◆ Exercise details: Collect every line of the material below that contains the string "shortInstrumentName", matching case exactly.

◆ Material provided:
____

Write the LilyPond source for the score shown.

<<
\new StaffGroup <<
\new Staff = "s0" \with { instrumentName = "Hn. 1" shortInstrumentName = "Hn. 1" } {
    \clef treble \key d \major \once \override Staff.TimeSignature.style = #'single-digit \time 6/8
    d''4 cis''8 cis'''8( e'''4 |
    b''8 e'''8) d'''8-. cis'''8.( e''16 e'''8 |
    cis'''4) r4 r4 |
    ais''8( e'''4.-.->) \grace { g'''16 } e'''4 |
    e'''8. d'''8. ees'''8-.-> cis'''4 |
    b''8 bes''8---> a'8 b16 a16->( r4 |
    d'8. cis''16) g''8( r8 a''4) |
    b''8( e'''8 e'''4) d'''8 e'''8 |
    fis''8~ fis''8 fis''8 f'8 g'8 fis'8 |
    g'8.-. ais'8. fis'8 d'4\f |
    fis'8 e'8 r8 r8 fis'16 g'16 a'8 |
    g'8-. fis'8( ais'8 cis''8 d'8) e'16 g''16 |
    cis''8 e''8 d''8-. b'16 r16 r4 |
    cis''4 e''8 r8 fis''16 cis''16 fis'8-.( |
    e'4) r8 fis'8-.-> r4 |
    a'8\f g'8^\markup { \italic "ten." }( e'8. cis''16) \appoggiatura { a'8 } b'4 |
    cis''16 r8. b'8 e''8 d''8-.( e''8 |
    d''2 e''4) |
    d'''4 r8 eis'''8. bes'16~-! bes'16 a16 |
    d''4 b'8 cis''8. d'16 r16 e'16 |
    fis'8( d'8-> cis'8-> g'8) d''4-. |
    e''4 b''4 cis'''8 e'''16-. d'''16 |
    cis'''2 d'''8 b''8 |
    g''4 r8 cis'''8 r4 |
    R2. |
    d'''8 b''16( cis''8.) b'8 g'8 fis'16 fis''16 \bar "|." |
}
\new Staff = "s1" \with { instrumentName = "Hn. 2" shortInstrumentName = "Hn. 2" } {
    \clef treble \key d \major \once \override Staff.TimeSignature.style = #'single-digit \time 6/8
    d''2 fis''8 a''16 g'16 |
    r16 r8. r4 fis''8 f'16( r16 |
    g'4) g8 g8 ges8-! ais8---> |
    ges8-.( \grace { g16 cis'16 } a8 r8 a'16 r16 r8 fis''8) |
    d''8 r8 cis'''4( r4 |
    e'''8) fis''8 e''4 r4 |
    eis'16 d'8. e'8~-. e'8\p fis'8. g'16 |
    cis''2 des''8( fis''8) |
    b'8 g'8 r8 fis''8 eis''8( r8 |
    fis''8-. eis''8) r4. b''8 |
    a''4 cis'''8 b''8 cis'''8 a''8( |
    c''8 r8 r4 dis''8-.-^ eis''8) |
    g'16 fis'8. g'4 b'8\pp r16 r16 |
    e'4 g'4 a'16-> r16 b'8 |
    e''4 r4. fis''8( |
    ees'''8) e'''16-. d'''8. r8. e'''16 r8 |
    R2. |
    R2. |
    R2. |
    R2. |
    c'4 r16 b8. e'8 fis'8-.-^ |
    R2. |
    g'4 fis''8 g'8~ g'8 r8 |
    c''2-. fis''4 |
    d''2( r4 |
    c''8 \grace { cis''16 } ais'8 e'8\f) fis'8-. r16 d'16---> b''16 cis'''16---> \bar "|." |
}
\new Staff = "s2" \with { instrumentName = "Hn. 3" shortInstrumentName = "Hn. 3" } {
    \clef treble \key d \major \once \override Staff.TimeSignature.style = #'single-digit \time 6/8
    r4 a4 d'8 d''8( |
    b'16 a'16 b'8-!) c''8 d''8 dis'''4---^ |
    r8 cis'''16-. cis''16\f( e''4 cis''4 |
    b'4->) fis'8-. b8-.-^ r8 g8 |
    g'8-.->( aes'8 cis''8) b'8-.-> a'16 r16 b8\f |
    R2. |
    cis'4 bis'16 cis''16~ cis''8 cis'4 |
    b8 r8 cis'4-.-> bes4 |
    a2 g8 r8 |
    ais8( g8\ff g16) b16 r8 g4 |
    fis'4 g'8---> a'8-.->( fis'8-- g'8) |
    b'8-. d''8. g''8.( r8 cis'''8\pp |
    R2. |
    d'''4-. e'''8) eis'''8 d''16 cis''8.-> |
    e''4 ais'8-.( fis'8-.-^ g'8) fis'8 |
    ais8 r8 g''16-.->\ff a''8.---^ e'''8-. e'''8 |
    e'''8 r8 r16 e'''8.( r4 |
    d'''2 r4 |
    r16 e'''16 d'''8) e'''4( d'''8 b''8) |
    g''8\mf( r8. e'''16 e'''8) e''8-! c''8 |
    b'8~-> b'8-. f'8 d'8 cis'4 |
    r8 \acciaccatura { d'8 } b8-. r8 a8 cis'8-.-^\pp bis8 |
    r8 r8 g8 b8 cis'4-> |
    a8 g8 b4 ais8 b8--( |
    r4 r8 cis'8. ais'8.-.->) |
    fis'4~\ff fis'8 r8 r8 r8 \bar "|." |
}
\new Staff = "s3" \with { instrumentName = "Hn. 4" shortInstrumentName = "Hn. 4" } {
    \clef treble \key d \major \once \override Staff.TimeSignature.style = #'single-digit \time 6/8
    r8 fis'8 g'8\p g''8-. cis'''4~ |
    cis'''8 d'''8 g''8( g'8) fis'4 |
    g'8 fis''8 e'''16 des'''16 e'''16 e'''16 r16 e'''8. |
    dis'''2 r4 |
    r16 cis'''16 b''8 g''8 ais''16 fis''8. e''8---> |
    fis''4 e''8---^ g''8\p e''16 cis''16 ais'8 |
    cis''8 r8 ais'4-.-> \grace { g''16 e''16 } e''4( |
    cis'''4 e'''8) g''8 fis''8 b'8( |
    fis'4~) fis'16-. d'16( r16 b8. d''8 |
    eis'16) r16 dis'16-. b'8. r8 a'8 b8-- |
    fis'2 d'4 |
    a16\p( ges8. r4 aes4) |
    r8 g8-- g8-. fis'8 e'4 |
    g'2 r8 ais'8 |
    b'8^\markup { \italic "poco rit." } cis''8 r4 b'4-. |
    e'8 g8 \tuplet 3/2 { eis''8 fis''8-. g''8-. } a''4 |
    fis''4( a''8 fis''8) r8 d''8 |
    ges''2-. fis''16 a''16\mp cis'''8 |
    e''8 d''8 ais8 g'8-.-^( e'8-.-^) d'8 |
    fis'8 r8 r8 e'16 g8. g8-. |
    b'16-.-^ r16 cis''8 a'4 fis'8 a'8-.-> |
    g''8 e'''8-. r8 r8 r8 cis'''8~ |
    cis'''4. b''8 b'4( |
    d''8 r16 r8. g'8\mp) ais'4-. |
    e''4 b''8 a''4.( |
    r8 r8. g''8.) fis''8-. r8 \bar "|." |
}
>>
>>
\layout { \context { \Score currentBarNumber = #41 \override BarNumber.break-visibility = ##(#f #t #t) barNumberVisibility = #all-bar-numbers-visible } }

____

◆ Exercise response:
\new Staff = "s0" \with { instrumentName = "Hn. 1" shortInstrumentName = "Hn. 1" } {
\new Staff = "s1" \with { instrumentName = "Hn. 2" shortInstrumentName = "Hn. 2" } {
\new Staff = "s2" \with { instrumentName = "Hn. 3" shortInstrumentName = "Hn. 3" } {
\new Staff = "s3" \with { instrumentName = "Hn. 4" shortInstrumentName = "Hn. 4" } {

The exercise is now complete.